## [EXERCISE INPUT]
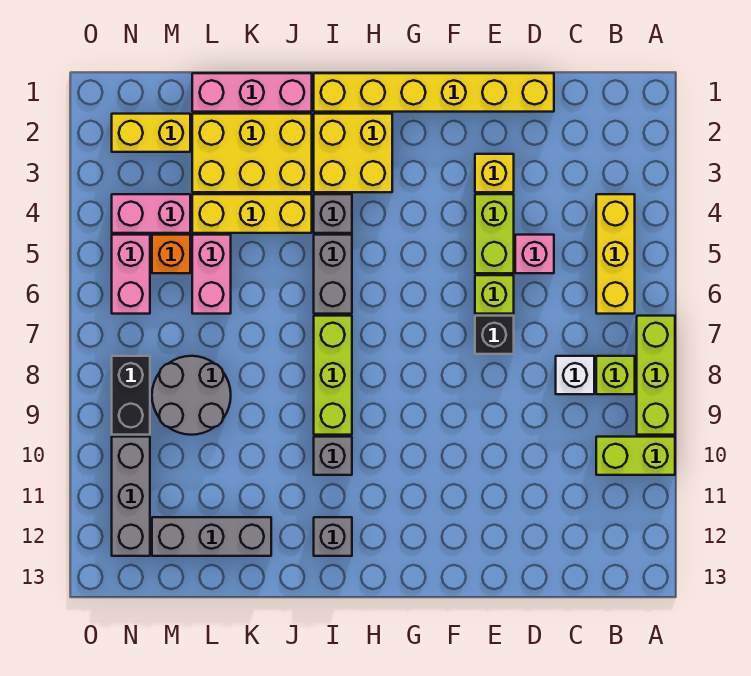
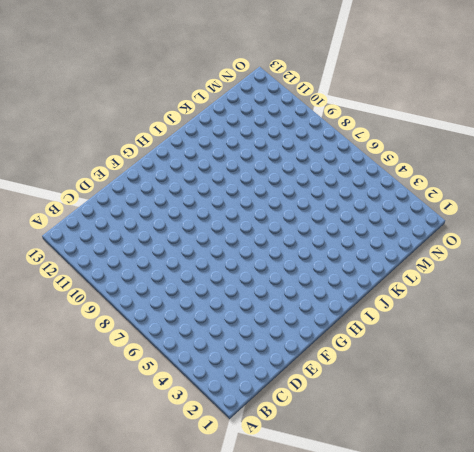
none -> lime brick A7:A9 level 1
none -> lime brick A10:B10 level 1
none -> yellow brick B4:B6 level 1

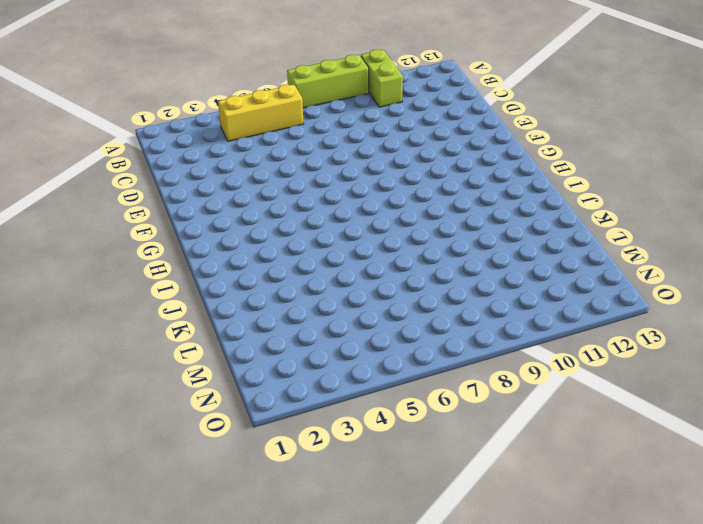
none -> lime brick B8 level 1
none -> white brick C8 level 1
none -> yellow brick D1:I1 level 1

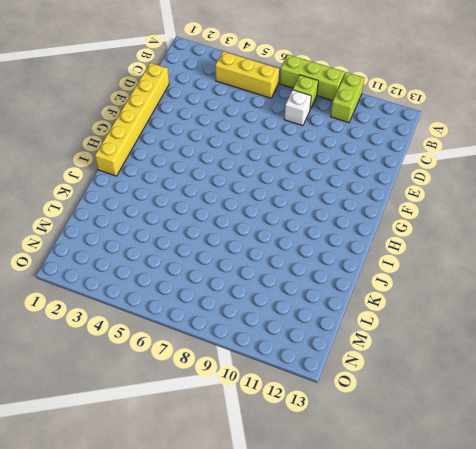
none -> pink brick D5 level 1
none -> yellow brick E3 level 1
none -> lime brick E4:E5 level 1

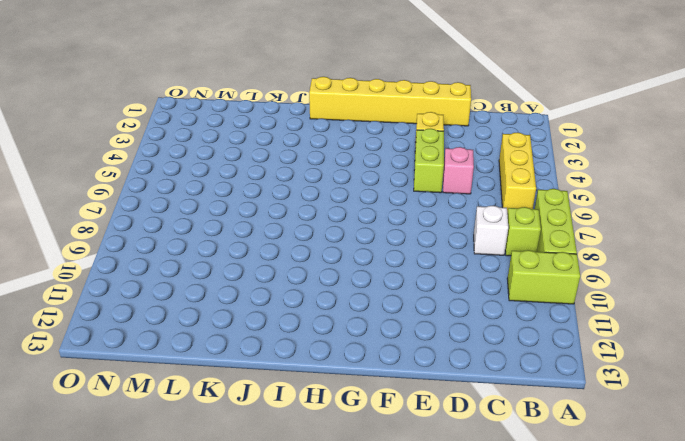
none -> lime brick E6 level 1
none -> black brick E7 level 1
none -> yellow brick H2:I3 level 1

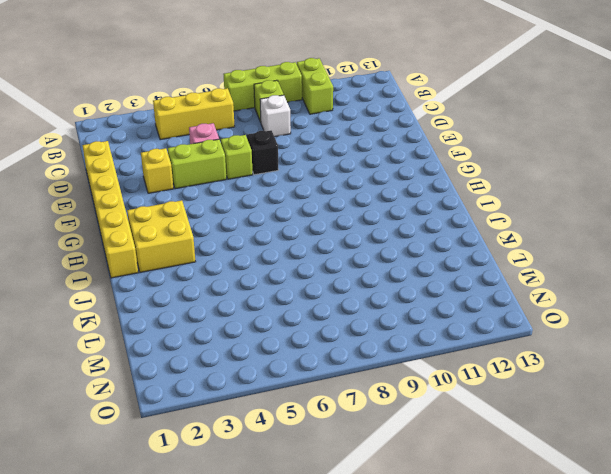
none -> grey brick I4 level 1
none -> grey brick I5:I6 level 1
none -> lime brick I7:I9 level 1

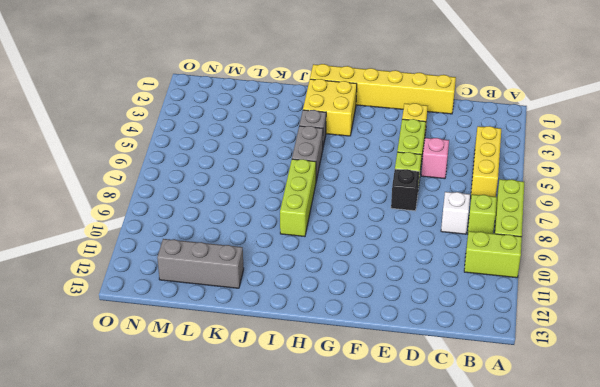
none -> grey brick I10 level 1
none -> grey brick I12 level 1
none -> pink brick J1:L1 level 1

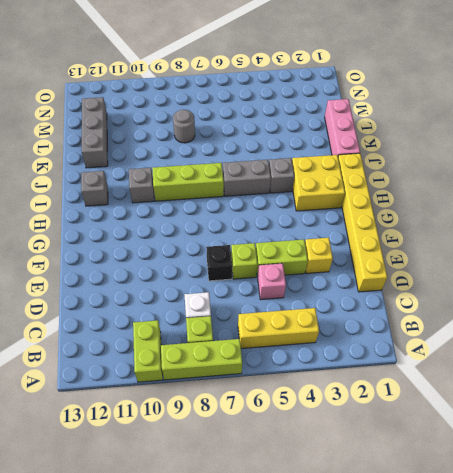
grey round brick L8 level 1 -> grey round brick L8:M9 level 1
none -> yellow brick J2:L3 level 1
none -> yellow brick J4:L4 level 1
none -> pink brick L5:L6 level 1

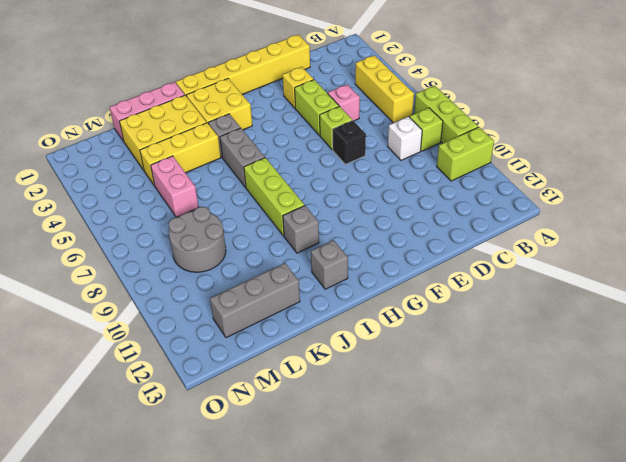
none -> yellow brick M2:N2 level 1
none -> pink brick M4:N4 level 1
none -> orange brick M5 level 1

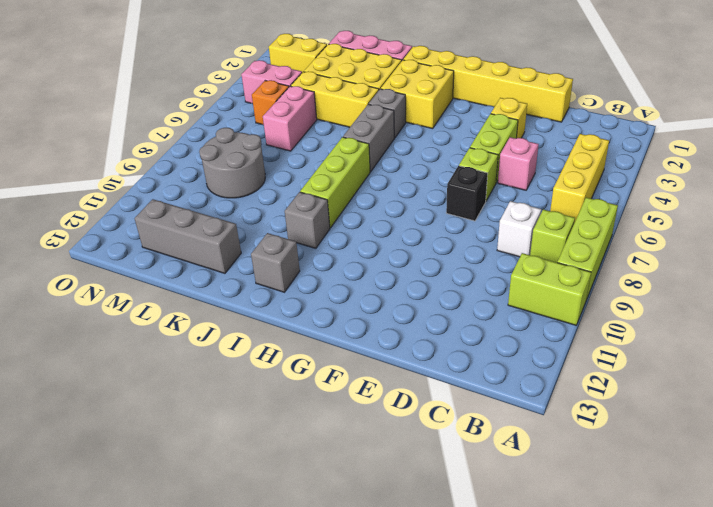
none -> pink brick N5:N6 level 1
none -> black brick N8:N9 level 1
none -> grey brick N10:N12 level 1

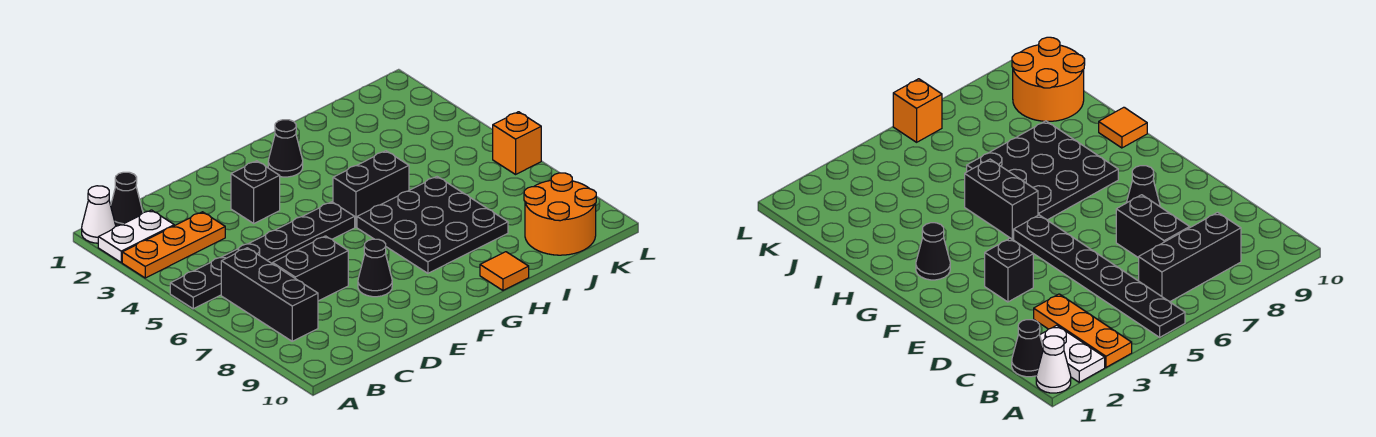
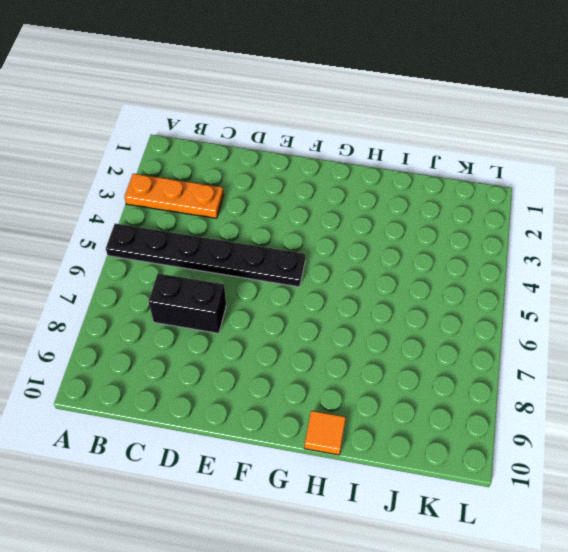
none -> white cone A1 level 1
none -> white plate A2:B2 level 1
none -> black cone B1 level 1

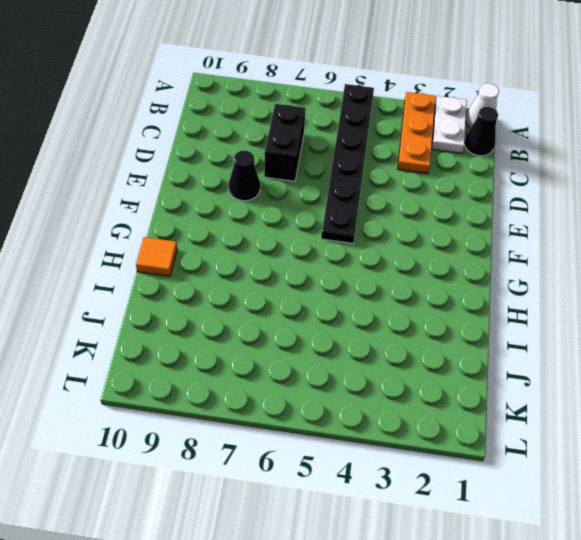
none -> black brick B6:B8 level 1
none -> black brick E3 level 1
none -> black cone G2 level 1

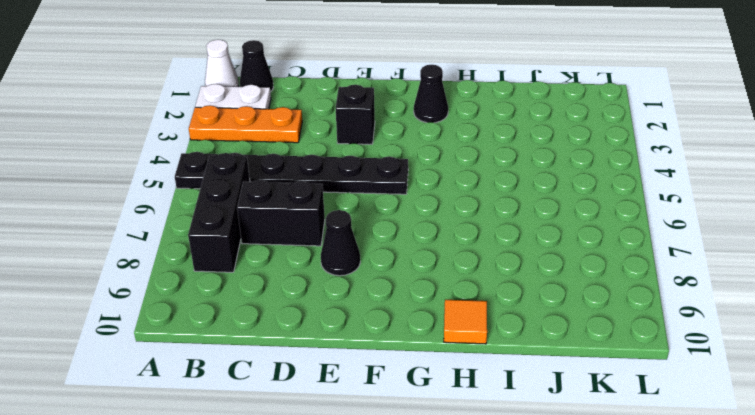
none -> black brick G5:H5 level 1
none -> black plate G6:I8 level 1
none -> orange round brick J9:K10 level 1

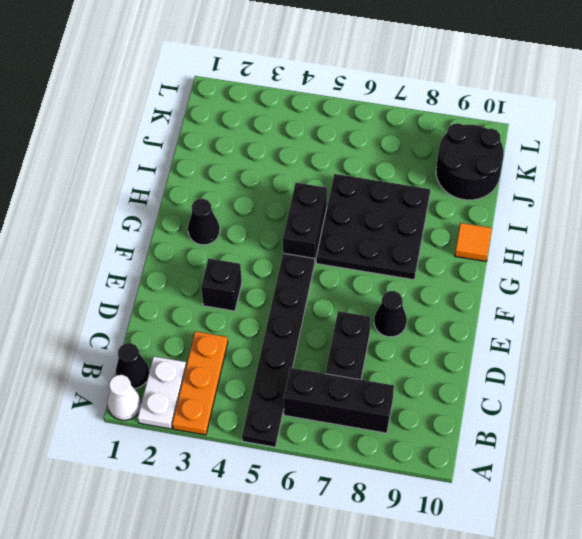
black round brick J9:K10 level 1 -> orange round brick J9:K10 level 1
none -> orange brick L6 level 1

## [WHAT THE TASK REQUIRES]
Give back exactly the lines above that run from the one with "none -> yellow brick M2:N2 level 1" to the one with "none -> white plate A2:B2 level 1", including both, with the pictures left out.

## [WRITTEN ANSWER]
none -> yellow brick M2:N2 level 1
none -> pink brick M4:N4 level 1
none -> orange brick M5 level 1

none -> pink brick N5:N6 level 1
none -> black brick N8:N9 level 1
none -> grey brick N10:N12 level 1

none -> white cone A1 level 1
none -> white plate A2:B2 level 1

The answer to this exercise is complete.